Brief: A bare number is the only acceptable answer: how many lines of these entries include "green"?
-- Data for review follows --
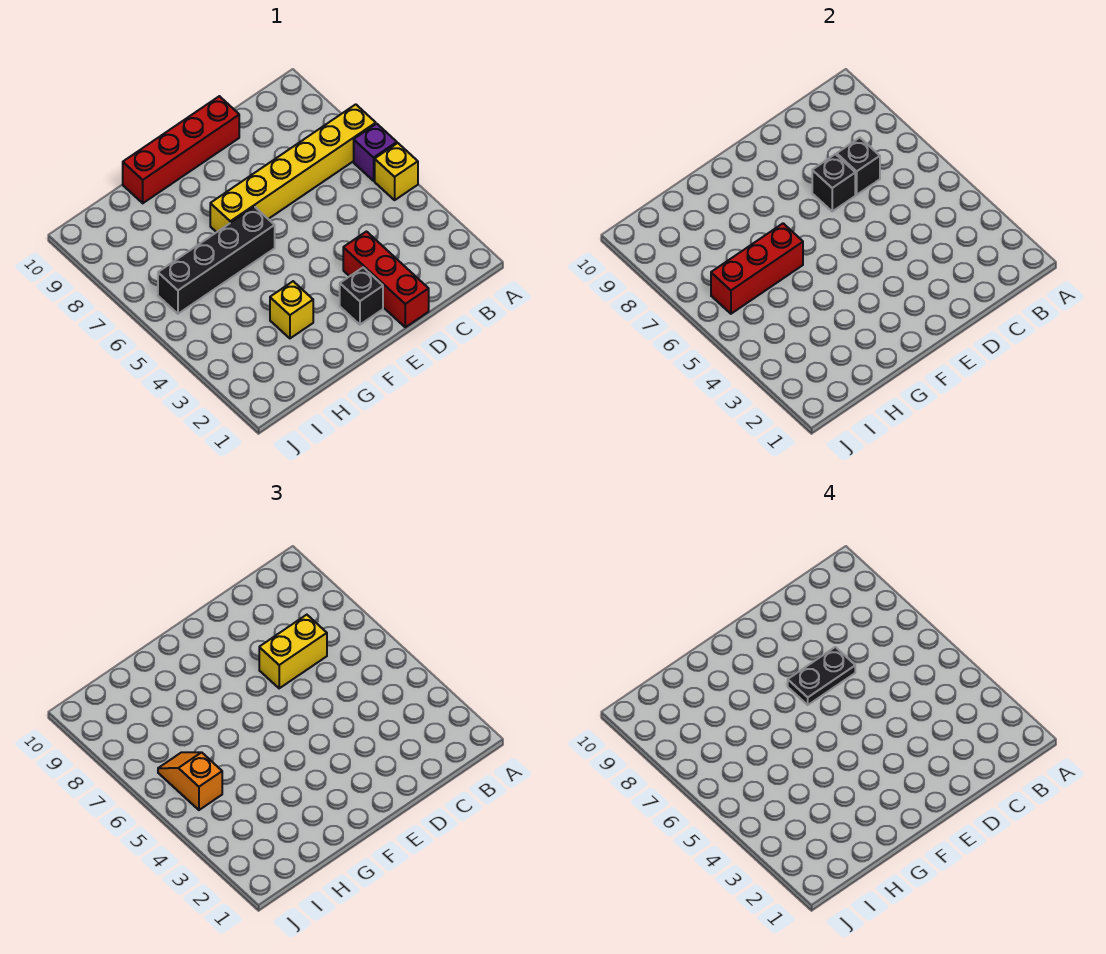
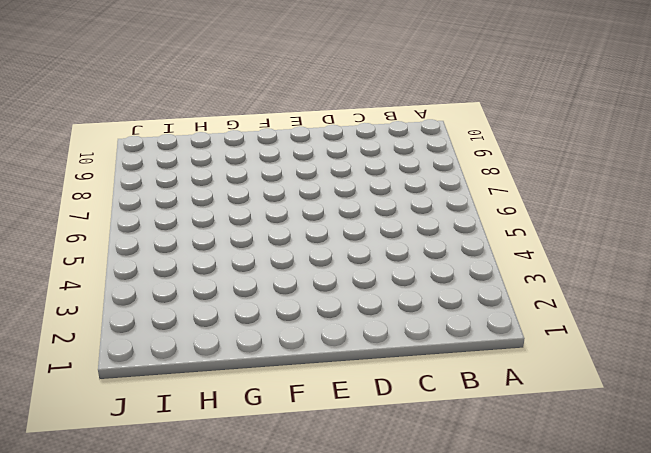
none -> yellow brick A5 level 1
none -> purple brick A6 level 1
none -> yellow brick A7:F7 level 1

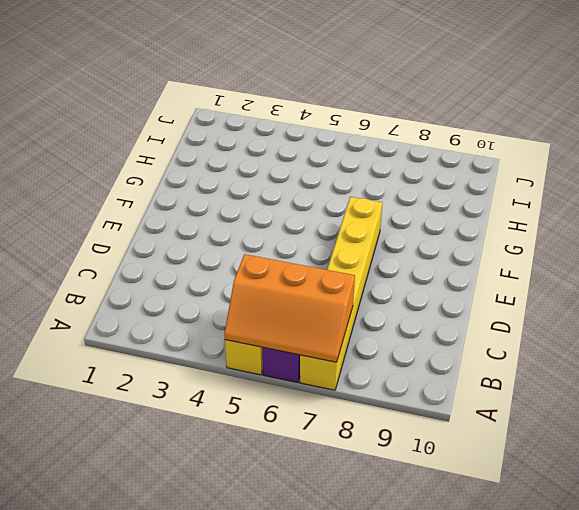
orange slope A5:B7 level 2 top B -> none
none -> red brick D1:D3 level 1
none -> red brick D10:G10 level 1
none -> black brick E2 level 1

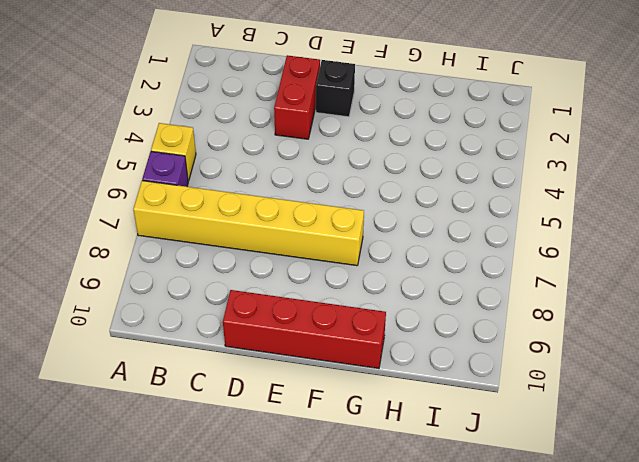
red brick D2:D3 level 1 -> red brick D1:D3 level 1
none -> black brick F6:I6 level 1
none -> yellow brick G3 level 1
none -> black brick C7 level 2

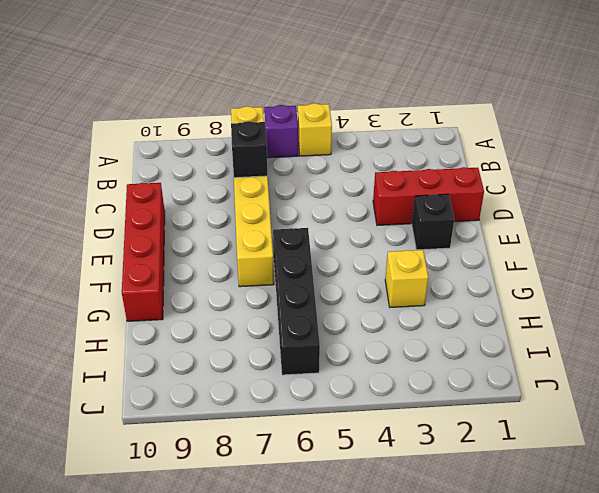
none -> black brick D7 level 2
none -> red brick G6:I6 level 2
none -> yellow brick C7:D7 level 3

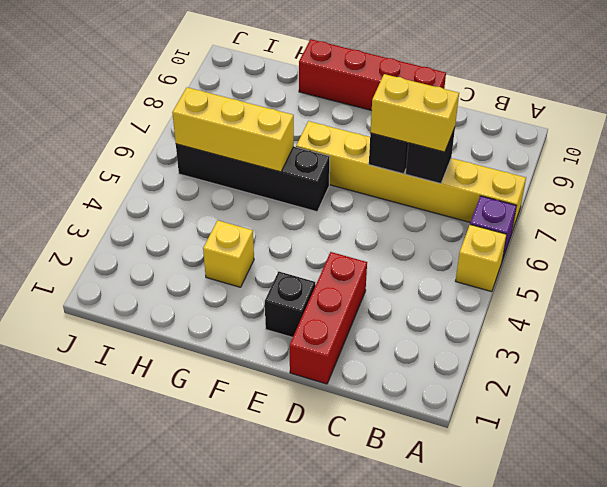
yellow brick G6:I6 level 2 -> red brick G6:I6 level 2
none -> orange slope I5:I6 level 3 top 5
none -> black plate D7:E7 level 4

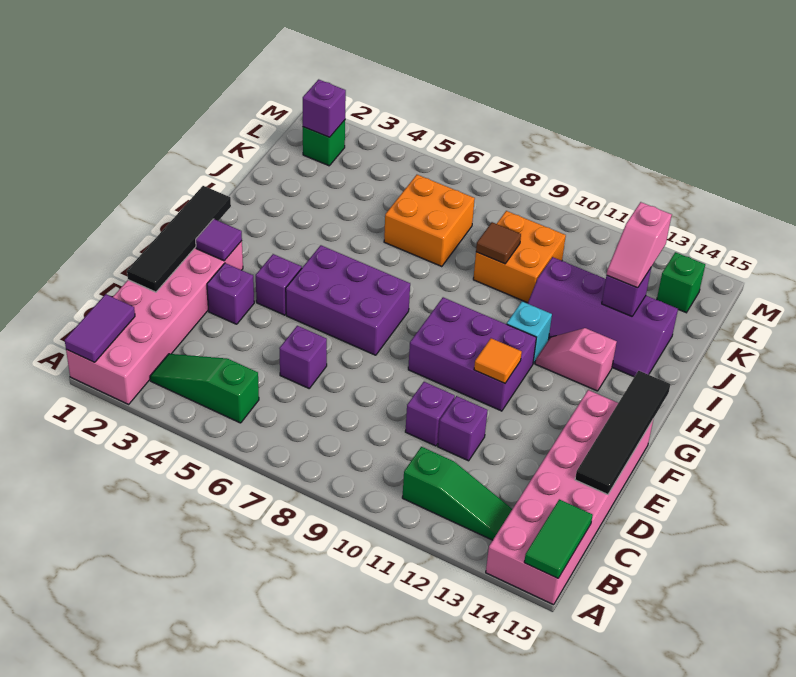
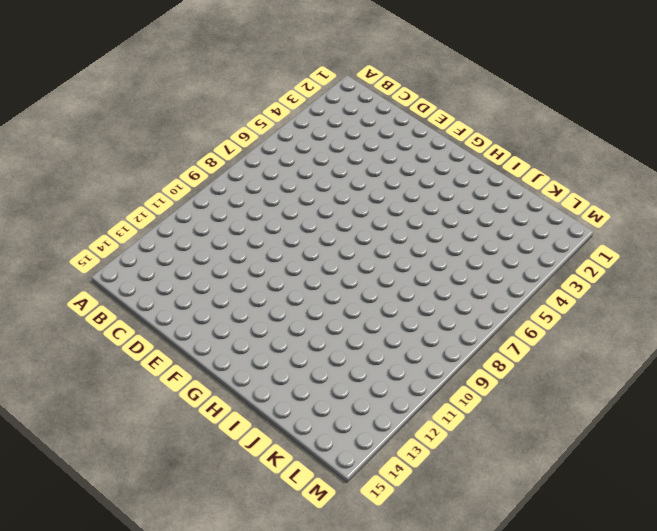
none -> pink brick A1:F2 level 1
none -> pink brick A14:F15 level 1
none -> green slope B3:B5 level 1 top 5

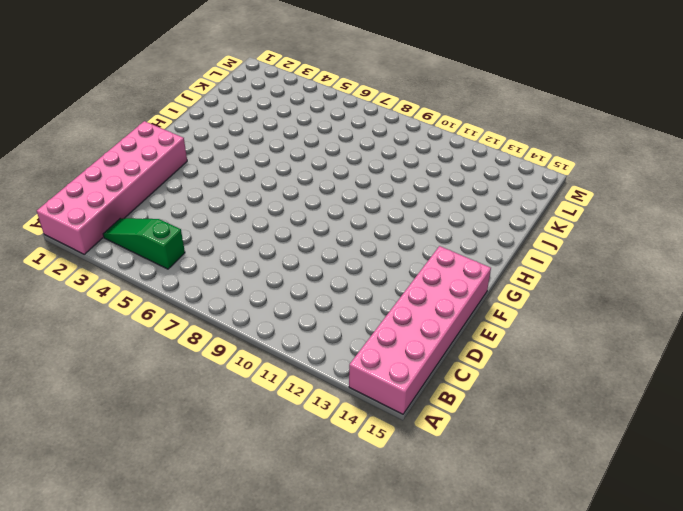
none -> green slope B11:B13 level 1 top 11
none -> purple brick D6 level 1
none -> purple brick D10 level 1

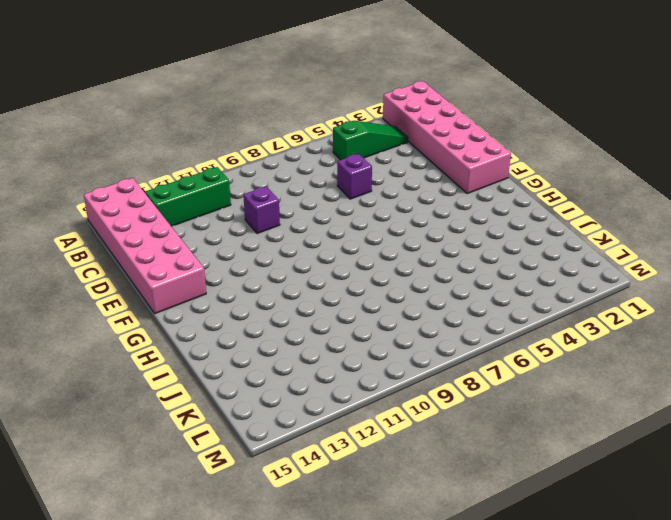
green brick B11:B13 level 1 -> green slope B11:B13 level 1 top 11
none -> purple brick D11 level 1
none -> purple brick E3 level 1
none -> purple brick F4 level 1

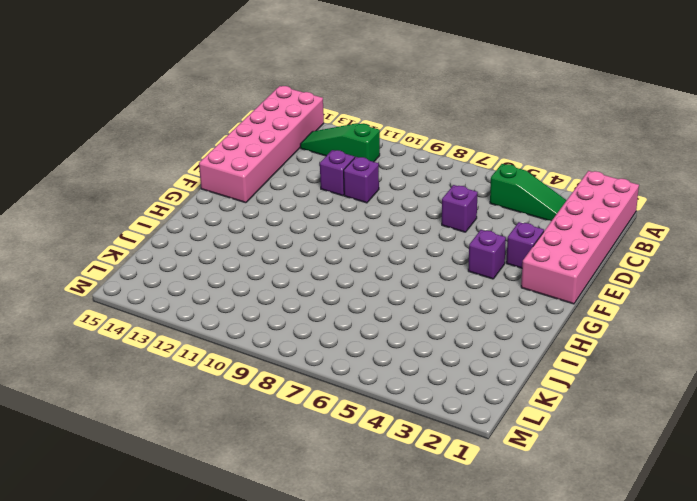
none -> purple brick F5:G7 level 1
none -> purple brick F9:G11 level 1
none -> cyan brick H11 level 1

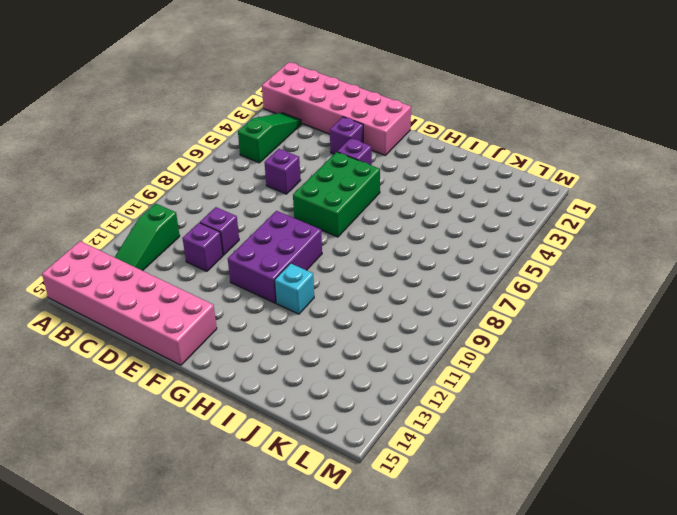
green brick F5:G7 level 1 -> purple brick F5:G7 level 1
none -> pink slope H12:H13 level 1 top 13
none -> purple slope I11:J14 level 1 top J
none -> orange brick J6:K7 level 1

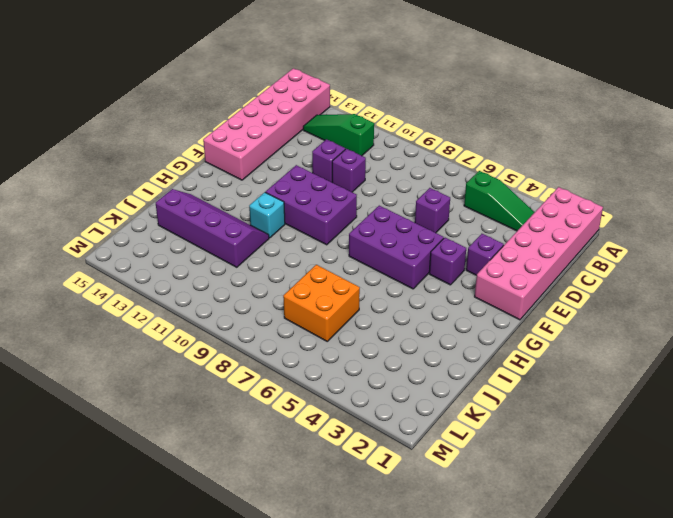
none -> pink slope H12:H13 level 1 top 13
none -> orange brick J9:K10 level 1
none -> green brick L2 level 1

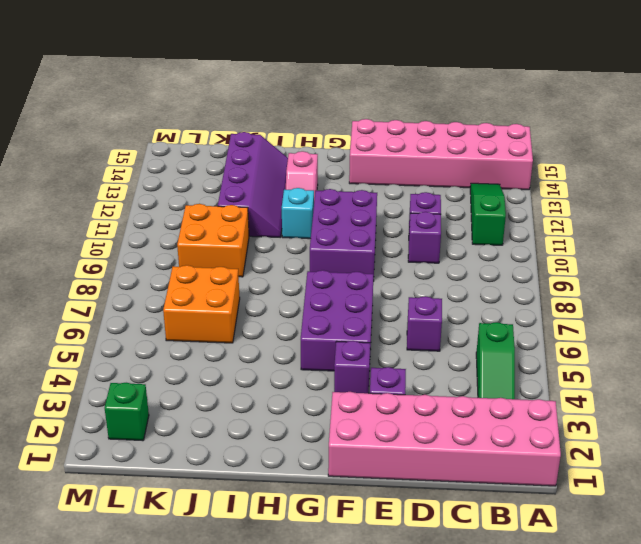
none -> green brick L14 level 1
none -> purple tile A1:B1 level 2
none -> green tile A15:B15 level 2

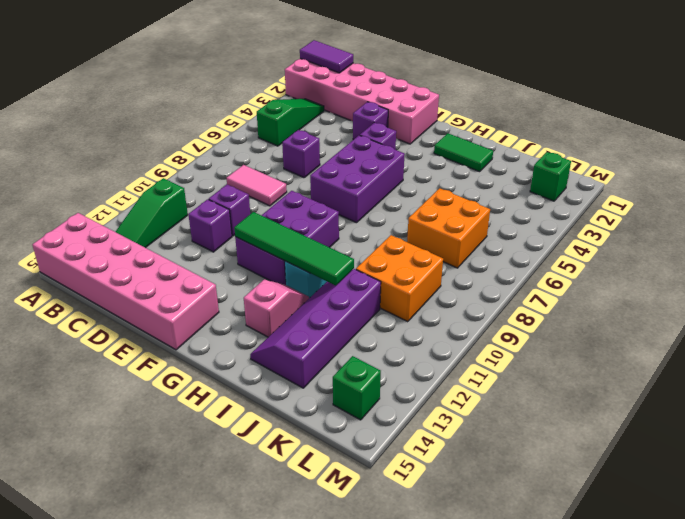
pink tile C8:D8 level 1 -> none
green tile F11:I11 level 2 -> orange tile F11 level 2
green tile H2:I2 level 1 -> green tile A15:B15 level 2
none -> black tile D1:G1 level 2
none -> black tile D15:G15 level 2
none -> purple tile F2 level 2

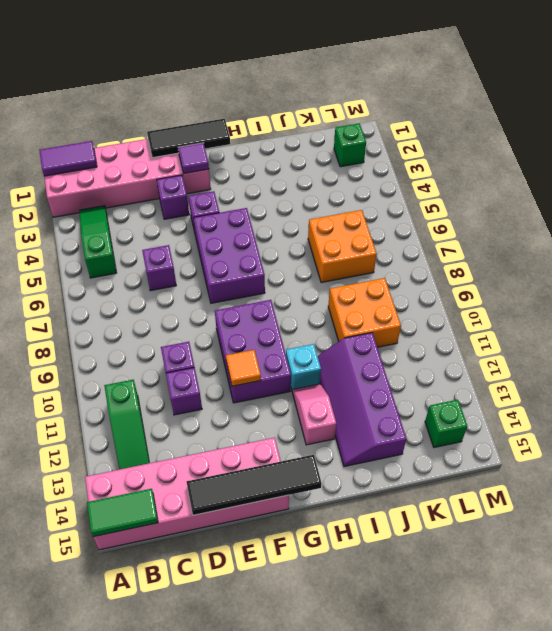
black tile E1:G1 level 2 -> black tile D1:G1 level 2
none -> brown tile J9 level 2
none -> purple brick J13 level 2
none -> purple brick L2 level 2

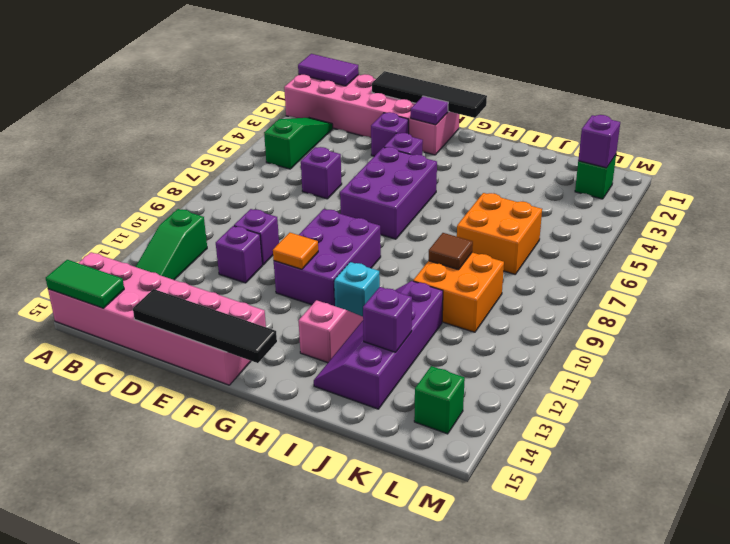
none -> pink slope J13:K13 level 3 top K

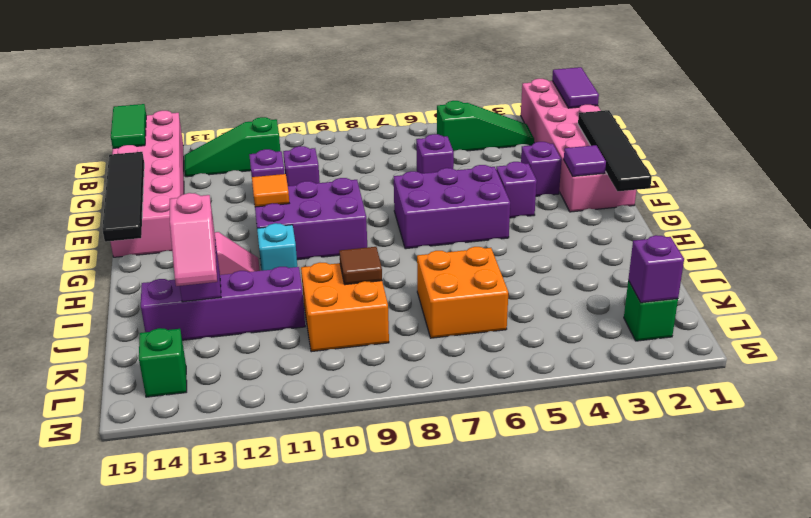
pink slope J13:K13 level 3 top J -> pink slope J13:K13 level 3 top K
-- Data for review concluded --
Task solution: 9